Provided records:
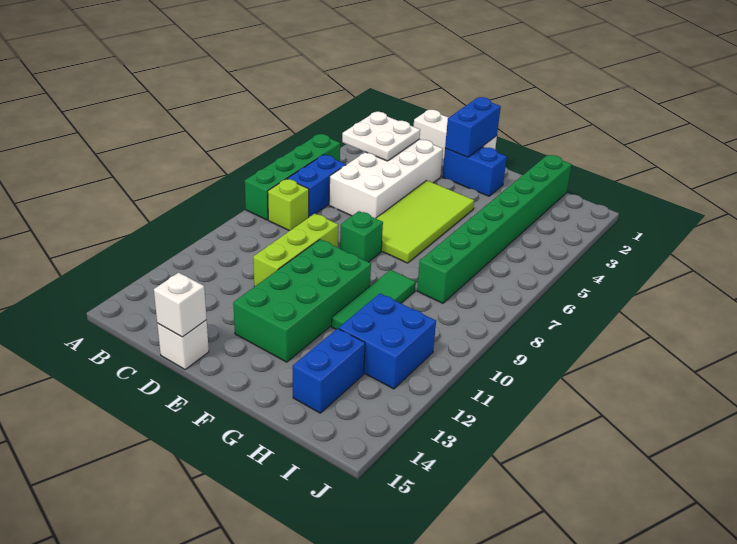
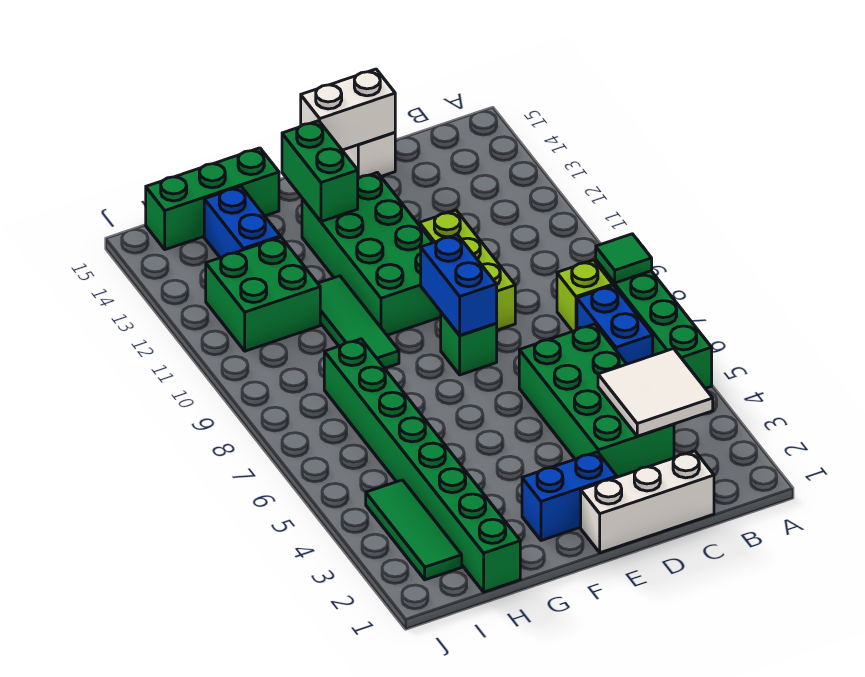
none -> green tile A8 level 2
white plate B3:C4 level 2 -> white tile B3:C4 level 2
white brick C3:D6 level 1 -> green brick C3:D6 level 1
white brick D15 level 2 -> white brick D15:E15 level 2
blue brick E1:E2 level 2 -> blue brick E8:E9 level 2
lime tile E4:F7 level 1 -> none
none -> green brick F13:F14 level 2
none -> green brick G15:I15 level 1
blue brick H11:I12 level 1 -> green brick H11:I12 level 1
none -> green tile I2:I4 level 1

Problem:
Identify all lines in the records above with the word "green".

Finished task:
none -> green tile A8 level 2
white brick C3:D6 level 1 -> green brick C3:D6 level 1
none -> green brick F13:F14 level 2
none -> green brick G15:I15 level 1
blue brick H11:I12 level 1 -> green brick H11:I12 level 1
none -> green tile I2:I4 level 1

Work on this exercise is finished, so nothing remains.